EXERCISE DIRECTIONS — The entries are to be written out again with no differences.

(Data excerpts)
━━━

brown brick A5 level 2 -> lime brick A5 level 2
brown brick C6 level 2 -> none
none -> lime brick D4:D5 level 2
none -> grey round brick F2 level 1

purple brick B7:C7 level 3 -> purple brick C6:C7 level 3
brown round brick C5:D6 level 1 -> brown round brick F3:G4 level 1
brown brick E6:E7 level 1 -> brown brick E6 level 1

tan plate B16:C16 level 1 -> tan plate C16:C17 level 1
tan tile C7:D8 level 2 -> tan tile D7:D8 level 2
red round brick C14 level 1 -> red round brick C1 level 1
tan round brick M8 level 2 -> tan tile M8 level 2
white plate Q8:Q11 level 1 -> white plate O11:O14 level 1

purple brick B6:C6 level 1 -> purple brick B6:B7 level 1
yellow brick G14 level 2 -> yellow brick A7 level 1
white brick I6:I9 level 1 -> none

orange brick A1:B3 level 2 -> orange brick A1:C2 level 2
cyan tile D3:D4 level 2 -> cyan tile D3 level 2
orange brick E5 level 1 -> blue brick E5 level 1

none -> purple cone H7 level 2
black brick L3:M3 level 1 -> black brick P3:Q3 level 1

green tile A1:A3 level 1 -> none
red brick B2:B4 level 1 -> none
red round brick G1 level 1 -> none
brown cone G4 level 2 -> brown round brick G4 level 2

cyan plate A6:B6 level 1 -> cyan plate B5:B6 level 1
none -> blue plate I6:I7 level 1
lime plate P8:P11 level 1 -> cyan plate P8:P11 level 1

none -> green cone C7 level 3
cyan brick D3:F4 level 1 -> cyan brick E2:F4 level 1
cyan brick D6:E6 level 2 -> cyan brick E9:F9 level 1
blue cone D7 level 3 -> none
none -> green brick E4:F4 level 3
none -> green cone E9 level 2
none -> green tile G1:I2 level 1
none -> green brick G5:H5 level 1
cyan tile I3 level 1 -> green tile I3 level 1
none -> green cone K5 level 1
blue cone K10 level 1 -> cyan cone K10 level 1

━━━

REPLY TO THE EXERCISE —
brown brick A5 level 2 -> lime brick A5 level 2
brown brick C6 level 2 -> none
none -> lime brick D4:D5 level 2
none -> grey round brick F2 level 1

purple brick B7:C7 level 3 -> purple brick C6:C7 level 3
brown round brick C5:D6 level 1 -> brown round brick F3:G4 level 1
brown brick E6:E7 level 1 -> brown brick E6 level 1

tan plate B16:C16 level 1 -> tan plate C16:C17 level 1
tan tile C7:D8 level 2 -> tan tile D7:D8 level 2
red round brick C14 level 1 -> red round brick C1 level 1
tan round brick M8 level 2 -> tan tile M8 level 2
white plate Q8:Q11 level 1 -> white plate O11:O14 level 1

purple brick B6:C6 level 1 -> purple brick B6:B7 level 1
yellow brick G14 level 2 -> yellow brick A7 level 1
white brick I6:I9 level 1 -> none

orange brick A1:B3 level 2 -> orange brick A1:C2 level 2
cyan tile D3:D4 level 2 -> cyan tile D3 level 2
orange brick E5 level 1 -> blue brick E5 level 1

none -> purple cone H7 level 2
black brick L3:M3 level 1 -> black brick P3:Q3 level 1

green tile A1:A3 level 1 -> none
red brick B2:B4 level 1 -> none
red round brick G1 level 1 -> none
brown cone G4 level 2 -> brown round brick G4 level 2

cyan plate A6:B6 level 1 -> cyan plate B5:B6 level 1
none -> blue plate I6:I7 level 1
lime plate P8:P11 level 1 -> cyan plate P8:P11 level 1

none -> green cone C7 level 3
cyan brick D3:F4 level 1 -> cyan brick E2:F4 level 1
cyan brick D6:E6 level 2 -> cyan brick E9:F9 level 1
blue cone D7 level 3 -> none
none -> green brick E4:F4 level 3
none -> green cone E9 level 2
none -> green tile G1:I2 level 1
none -> green brick G5:H5 level 1
cyan tile I3 level 1 -> green tile I3 level 1
none -> green cone K5 level 1
blue cone K10 level 1 -> cyan cone K10 level 1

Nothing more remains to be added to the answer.